Action item:
Please print the listing that follows word for word, but skip any pictures it holds.

Dataset section:
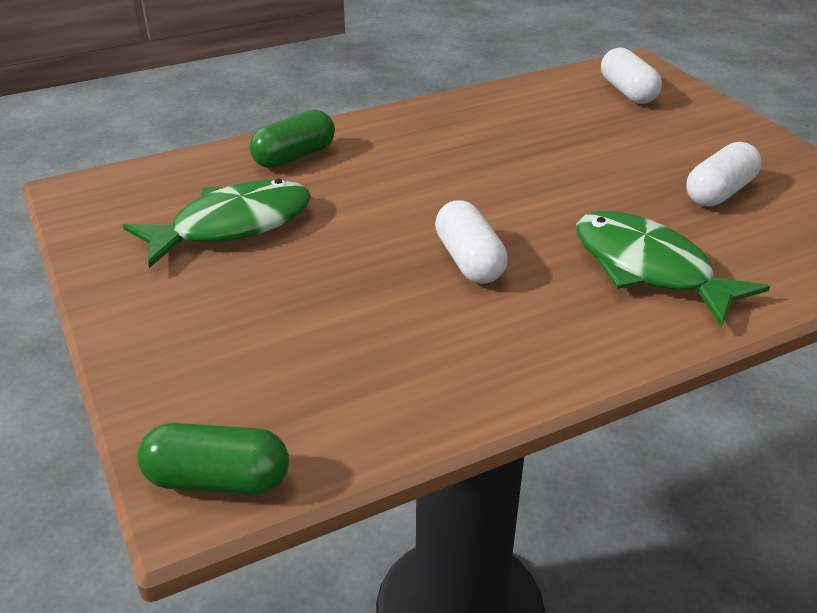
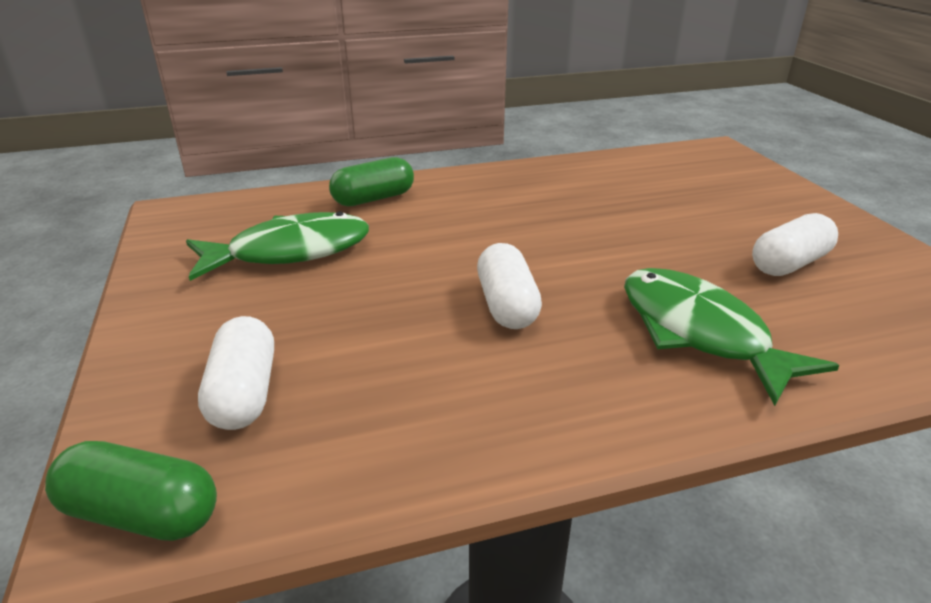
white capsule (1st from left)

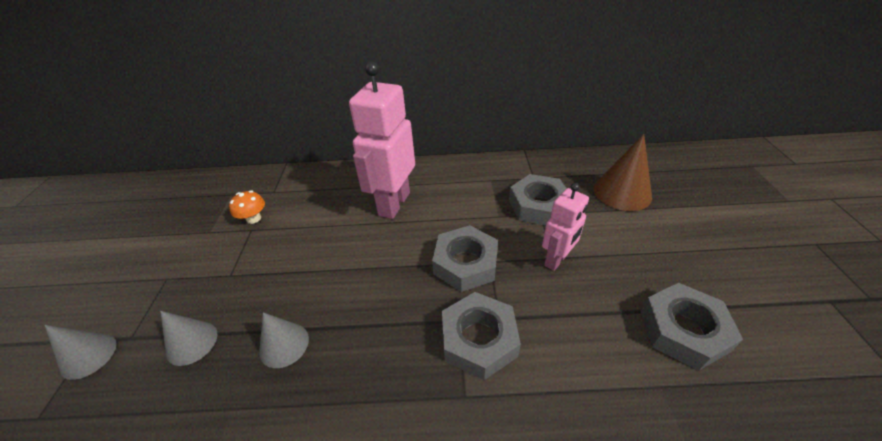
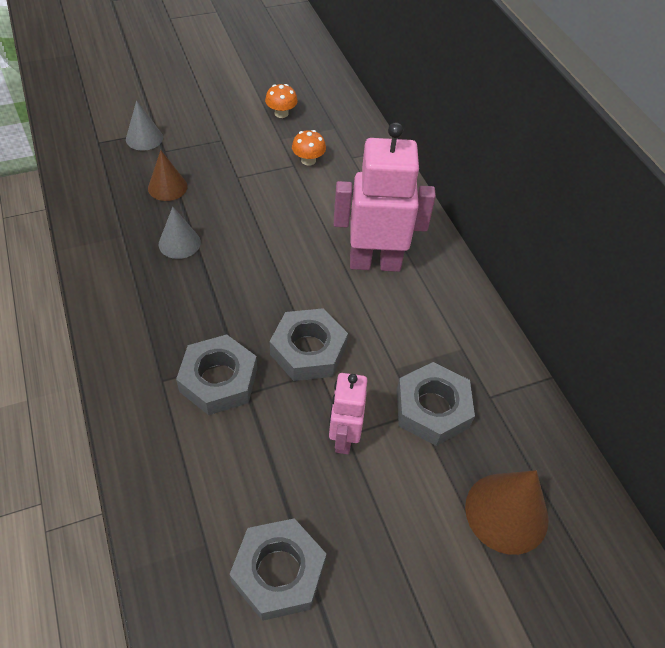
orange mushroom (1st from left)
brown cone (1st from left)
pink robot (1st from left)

Result of the exercise:
white capsule (1st from left)

orange mushroom (1st from left)
brown cone (1st from left)
pink robot (1st from left)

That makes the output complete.